Given information:
**********
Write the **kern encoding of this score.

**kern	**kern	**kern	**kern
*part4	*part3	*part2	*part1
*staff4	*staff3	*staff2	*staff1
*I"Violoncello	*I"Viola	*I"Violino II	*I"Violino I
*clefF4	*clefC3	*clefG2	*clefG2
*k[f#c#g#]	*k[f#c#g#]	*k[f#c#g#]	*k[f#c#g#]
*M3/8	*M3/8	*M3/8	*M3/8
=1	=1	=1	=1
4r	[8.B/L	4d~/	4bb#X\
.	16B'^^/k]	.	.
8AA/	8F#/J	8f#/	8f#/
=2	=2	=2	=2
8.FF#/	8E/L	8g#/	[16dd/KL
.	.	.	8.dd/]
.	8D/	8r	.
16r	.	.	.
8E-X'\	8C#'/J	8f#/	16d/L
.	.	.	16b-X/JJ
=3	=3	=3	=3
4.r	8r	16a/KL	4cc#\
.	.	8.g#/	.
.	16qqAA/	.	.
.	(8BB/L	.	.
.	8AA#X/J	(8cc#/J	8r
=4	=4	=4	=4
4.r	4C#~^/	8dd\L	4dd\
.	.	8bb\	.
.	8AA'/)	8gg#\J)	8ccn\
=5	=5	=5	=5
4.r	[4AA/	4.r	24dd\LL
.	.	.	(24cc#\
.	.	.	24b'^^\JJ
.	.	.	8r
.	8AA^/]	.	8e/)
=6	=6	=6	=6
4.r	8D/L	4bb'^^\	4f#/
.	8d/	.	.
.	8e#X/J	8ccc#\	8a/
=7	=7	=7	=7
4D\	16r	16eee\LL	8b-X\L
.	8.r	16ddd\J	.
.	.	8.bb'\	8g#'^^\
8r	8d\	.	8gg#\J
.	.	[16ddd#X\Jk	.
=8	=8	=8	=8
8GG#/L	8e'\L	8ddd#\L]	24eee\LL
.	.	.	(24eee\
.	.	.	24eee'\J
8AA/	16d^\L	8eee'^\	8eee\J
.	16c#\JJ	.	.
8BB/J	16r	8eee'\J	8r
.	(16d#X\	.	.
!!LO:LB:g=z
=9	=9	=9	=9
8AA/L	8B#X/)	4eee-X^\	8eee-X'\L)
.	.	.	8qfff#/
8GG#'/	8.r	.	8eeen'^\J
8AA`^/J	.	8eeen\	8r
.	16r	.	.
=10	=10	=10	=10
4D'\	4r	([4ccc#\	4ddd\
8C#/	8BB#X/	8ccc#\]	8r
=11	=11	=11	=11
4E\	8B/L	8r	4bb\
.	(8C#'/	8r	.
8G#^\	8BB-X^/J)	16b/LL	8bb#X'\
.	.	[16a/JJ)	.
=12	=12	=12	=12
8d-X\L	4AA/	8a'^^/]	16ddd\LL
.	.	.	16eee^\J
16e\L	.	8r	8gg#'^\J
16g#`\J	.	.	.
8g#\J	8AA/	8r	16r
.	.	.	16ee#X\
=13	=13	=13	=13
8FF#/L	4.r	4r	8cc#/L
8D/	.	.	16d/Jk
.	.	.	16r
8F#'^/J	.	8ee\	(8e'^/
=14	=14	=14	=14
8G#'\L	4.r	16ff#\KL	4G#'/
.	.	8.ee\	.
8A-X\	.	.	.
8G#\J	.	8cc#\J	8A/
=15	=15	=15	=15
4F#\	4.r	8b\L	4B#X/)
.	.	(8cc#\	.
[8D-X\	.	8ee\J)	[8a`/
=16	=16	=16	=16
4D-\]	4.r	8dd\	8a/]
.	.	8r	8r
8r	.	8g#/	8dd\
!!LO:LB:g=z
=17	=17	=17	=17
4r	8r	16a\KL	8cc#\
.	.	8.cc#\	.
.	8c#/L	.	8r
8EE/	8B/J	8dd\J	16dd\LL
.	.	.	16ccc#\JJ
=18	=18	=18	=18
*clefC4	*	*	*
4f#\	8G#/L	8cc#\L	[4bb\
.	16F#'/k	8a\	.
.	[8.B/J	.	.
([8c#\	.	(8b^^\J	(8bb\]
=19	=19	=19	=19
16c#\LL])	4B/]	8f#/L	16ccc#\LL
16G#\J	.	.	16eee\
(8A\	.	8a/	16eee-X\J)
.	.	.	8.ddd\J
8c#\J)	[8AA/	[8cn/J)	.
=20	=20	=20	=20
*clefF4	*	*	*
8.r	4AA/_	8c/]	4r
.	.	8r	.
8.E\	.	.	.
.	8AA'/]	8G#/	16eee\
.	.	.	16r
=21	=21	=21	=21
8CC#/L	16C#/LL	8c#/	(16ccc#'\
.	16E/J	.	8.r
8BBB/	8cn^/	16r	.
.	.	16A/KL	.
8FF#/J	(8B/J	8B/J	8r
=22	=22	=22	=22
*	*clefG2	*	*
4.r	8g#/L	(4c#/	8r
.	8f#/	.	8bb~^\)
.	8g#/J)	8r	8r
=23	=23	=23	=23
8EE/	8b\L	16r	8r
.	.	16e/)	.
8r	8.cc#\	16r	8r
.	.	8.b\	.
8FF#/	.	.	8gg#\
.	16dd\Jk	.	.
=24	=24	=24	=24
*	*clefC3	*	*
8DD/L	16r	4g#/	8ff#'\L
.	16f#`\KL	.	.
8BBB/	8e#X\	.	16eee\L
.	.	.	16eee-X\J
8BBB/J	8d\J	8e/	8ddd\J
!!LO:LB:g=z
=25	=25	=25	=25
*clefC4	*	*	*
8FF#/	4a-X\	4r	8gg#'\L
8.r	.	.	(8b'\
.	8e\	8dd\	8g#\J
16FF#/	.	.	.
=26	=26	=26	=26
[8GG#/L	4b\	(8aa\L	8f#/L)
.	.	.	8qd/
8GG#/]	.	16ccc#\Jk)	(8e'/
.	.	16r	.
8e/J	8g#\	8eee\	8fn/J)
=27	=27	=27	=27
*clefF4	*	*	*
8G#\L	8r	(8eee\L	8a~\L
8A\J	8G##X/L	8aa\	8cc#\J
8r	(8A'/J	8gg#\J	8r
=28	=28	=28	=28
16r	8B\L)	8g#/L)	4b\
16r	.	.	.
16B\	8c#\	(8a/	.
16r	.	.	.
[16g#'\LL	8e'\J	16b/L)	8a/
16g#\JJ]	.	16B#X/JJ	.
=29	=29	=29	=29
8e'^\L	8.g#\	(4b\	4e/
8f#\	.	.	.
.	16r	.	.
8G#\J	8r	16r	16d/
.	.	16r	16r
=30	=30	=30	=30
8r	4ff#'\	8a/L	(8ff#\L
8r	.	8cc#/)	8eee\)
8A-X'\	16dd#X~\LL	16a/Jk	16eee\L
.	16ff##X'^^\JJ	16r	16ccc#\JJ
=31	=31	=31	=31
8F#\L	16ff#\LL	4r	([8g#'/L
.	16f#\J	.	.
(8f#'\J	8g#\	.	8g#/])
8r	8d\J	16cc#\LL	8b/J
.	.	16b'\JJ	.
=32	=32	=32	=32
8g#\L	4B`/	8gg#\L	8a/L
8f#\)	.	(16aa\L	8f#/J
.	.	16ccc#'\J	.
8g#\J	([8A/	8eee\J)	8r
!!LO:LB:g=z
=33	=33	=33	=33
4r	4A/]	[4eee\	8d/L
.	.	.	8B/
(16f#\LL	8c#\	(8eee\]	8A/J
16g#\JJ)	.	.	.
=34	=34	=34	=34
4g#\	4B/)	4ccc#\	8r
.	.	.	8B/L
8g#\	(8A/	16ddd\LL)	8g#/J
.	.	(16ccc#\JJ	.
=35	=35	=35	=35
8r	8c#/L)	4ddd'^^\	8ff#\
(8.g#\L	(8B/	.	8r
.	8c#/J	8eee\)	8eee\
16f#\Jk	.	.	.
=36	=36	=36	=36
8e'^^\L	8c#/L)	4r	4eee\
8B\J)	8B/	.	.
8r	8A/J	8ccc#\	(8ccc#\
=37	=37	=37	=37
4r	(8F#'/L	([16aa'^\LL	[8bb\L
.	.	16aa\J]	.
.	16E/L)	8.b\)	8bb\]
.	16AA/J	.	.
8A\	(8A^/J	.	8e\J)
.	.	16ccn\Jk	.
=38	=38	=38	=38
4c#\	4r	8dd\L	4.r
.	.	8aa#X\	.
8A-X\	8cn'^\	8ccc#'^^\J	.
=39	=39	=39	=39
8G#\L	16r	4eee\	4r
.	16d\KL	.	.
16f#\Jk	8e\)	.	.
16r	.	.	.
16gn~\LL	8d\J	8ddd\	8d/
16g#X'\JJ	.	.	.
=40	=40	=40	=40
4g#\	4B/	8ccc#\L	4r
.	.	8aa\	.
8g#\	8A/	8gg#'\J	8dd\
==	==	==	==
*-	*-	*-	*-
**********
Directions:
Please count the lines in the listing above that contain the string "kern" and give only that number.

Full answer:
2